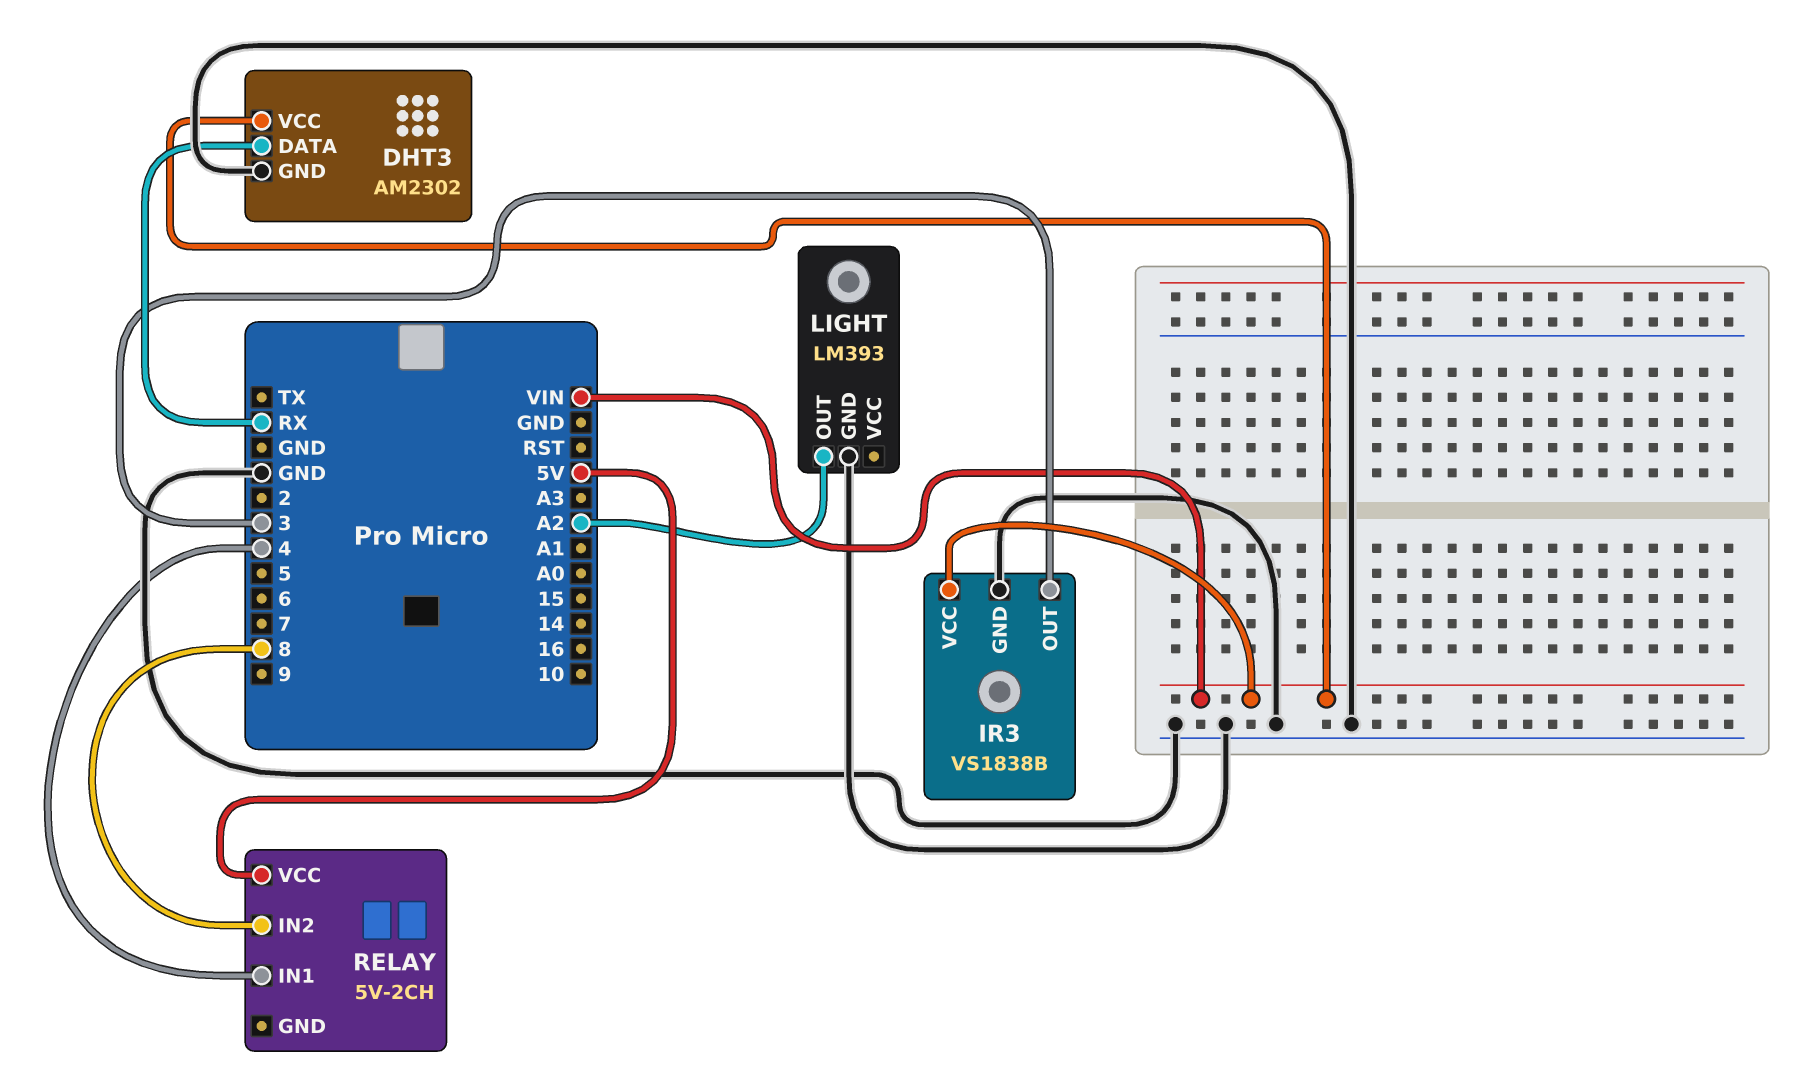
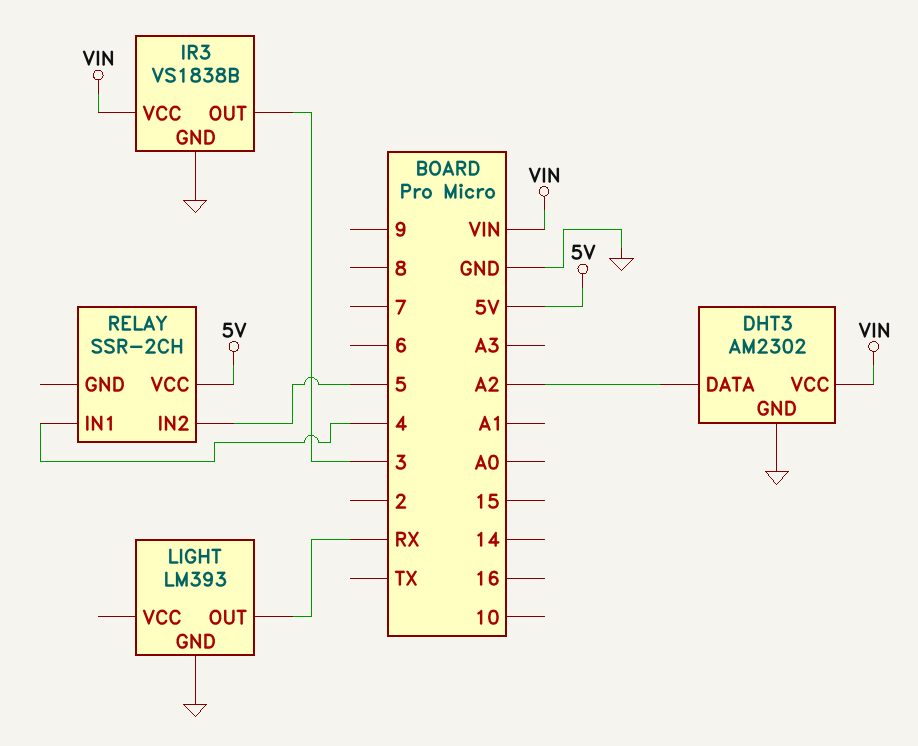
DHT3 pin DATA: RX -> A2
LIGHT pin OUT: A2 -> RX
RELAY: 5V-2CH -> SSR-2CH
RELAY pin IN2: 8 -> 5

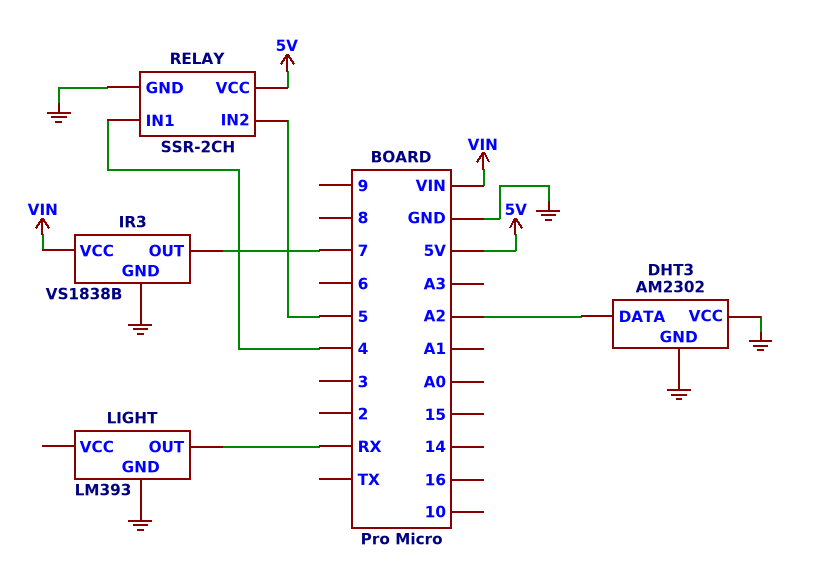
DHT3 pin VCC: VIN -> GND
IR3 pin OUT: 3 -> 7
RELAY pin GND: none -> GND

## ABOUT THIS EXERCISE
Wherever the word "RELAY" appears in a line of the records, count that line. Say how many there are, with no other words.

## ANSWER FOR THE TASK
3